Start of Block

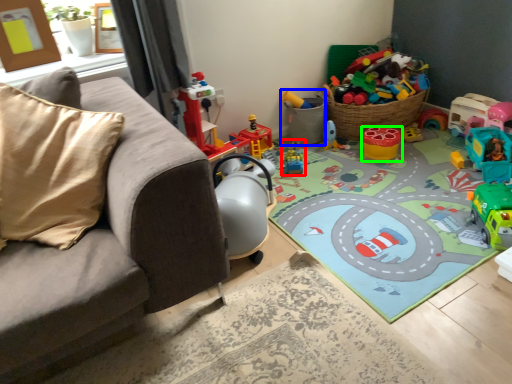
Question: Estimate the real-world distances between objects in this image. Which object is farther from toy (highlighted by a red box), toy (highlighted by a blue box) or toy (highlighted by a green box)?

Choices:
 (A) toy
 (B) toy

Answer: (B)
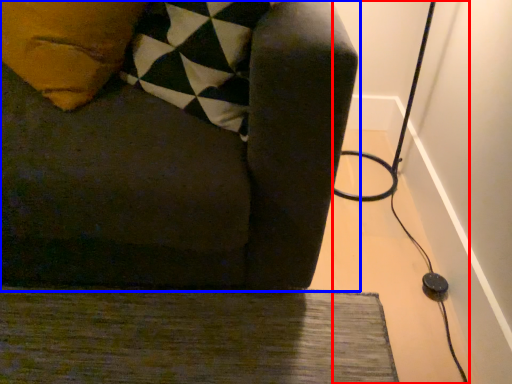
Question: Which object is closer to the camera taking this photo, cable (highlighted by a red box) or furniture (highlighted by a blue box)?

Choices:
 (A) cable
 (B) furniture

Answer: (B)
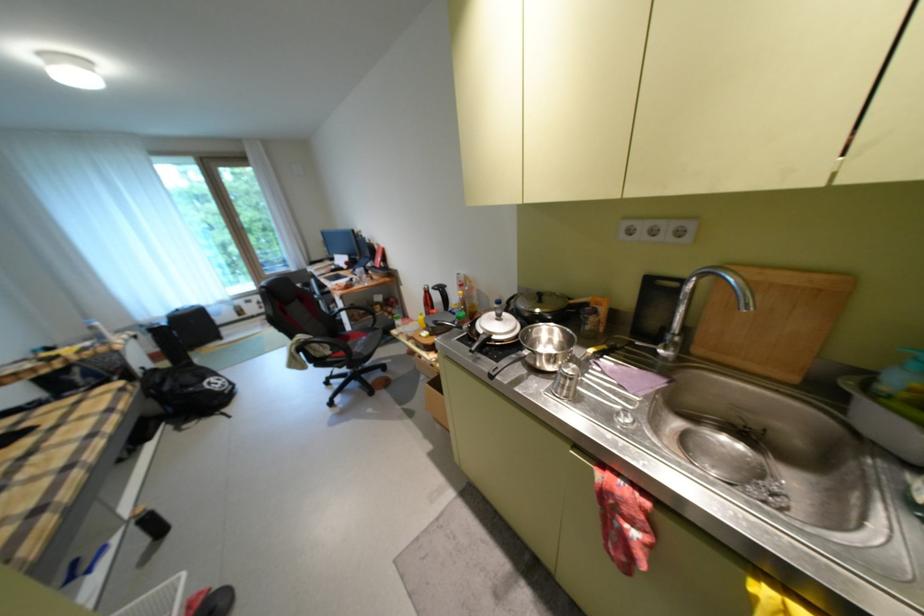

End of Block

» **Action item**
Reproduce verbatim everything from the line containing "Question: Which object" through the end of the material, both ends included, and leave out the pictures.

» **Written solution**
Question: Which object is closer to the camera taking this photo, cable (highlighted by a red box) or furniture (highlighted by a blue box)?

Choices:
 (A) cable
 (B) furniture

Answer: (B)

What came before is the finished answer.